#### Problem description
Below are the entries; give again exactly the lines from the one mentioning "147, 436, 203)" through the one mentioning "gone | Pfanne", inclusive.

[Stored items]
Segment Open
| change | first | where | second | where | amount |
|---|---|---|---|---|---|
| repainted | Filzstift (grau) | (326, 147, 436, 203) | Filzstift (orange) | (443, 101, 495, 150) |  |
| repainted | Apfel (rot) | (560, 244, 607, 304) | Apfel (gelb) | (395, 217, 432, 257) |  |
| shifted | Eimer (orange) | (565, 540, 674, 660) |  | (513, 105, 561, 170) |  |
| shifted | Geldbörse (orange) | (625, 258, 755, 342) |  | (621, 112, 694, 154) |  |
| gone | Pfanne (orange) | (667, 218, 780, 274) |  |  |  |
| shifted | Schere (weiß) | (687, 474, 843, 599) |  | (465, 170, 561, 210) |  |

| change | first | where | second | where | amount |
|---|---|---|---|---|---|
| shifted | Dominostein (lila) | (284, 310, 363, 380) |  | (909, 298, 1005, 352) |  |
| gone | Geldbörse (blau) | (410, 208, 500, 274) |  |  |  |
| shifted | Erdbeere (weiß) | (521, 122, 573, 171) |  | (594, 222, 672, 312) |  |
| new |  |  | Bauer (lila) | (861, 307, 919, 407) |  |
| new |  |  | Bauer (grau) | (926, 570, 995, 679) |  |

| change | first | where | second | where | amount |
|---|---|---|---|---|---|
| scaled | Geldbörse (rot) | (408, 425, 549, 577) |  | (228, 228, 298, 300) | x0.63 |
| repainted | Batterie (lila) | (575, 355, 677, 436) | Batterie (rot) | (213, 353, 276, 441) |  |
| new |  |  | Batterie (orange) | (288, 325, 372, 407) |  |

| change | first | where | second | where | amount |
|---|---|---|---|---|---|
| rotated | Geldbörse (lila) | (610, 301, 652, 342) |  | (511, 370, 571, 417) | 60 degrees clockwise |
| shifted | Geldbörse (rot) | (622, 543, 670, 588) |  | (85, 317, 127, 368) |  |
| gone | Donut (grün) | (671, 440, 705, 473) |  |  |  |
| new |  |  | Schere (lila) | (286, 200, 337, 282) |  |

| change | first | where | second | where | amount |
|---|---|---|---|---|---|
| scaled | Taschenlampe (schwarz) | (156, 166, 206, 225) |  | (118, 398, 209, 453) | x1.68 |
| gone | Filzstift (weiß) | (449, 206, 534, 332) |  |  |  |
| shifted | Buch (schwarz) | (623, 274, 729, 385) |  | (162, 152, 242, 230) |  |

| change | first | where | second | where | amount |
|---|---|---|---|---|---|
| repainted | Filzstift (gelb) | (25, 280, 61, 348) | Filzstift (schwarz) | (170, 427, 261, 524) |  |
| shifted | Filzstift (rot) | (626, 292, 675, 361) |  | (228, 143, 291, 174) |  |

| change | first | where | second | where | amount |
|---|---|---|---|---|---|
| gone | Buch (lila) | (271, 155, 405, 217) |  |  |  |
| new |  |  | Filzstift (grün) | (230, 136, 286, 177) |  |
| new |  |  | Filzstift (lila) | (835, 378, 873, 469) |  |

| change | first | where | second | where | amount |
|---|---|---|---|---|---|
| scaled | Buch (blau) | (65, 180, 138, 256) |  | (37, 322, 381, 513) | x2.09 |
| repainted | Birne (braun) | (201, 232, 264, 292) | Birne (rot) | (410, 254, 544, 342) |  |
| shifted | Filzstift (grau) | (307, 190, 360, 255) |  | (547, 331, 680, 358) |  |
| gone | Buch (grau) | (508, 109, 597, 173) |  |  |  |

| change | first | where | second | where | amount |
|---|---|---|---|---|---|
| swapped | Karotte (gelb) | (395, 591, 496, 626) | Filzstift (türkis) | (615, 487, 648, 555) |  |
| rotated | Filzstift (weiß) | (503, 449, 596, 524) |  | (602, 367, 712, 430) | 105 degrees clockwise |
Segment Closed
#### Answer section
| repainted | Filzstift (grau) | (326, 147, 436, 203) | Filzstift (orange) | (443, 101, 495, 150) |  |
| repainted | Apfel (rot) | (560, 244, 607, 304) | Apfel (gelb) | (395, 217, 432, 257) |  |
| shifted | Eimer (orange) | (565, 540, 674, 660) |  | (513, 105, 561, 170) |  |
| shifted | Geldbörse (orange) | (625, 258, 755, 342) |  | (621, 112, 694, 154) |  |
| gone | Pfanne (orange) | (667, 218, 780, 274) |  |  |  |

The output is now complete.